> [Exercise requirements]:
Please set down, word for word, each line from the one containing "blue cube: 2 -> 1" through the final line of the records below, both included, and nothing else.

*** Block opens ***

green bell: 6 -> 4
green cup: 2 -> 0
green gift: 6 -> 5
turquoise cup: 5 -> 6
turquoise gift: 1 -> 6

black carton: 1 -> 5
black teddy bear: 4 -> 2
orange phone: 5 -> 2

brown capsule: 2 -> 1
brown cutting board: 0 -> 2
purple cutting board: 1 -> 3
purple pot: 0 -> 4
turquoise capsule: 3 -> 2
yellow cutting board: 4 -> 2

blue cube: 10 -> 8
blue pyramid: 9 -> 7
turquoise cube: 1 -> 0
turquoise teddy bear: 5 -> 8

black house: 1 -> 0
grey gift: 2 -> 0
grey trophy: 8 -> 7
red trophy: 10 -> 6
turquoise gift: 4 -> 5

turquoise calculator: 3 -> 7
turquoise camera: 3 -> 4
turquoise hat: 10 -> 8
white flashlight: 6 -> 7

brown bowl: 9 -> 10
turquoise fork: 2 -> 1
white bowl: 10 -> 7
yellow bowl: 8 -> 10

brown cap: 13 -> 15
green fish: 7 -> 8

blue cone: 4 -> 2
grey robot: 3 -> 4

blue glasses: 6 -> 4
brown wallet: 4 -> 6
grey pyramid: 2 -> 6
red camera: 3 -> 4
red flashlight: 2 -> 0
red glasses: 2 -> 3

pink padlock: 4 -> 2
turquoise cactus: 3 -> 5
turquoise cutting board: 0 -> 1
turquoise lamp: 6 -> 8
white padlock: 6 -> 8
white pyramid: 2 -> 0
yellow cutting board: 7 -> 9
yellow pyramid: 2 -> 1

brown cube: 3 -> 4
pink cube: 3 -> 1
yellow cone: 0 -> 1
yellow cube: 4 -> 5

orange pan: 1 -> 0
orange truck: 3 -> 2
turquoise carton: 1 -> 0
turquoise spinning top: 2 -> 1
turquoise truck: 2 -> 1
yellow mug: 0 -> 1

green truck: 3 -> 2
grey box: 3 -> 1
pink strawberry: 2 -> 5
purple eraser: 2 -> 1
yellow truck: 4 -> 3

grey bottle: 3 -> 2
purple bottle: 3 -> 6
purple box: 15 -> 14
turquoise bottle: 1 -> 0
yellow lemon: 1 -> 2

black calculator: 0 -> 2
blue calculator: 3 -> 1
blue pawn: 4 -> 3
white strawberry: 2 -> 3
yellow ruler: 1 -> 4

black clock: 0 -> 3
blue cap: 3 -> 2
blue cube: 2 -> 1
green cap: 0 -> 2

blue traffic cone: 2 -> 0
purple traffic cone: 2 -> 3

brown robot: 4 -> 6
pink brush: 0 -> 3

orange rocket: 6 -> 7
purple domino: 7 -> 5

*** Block closes ***

> [Response to the exercise]:
blue cube: 2 -> 1
green cap: 0 -> 2

blue traffic cone: 2 -> 0
purple traffic cone: 2 -> 3

brown robot: 4 -> 6
pink brush: 0 -> 3

orange rocket: 6 -> 7
purple domino: 7 -> 5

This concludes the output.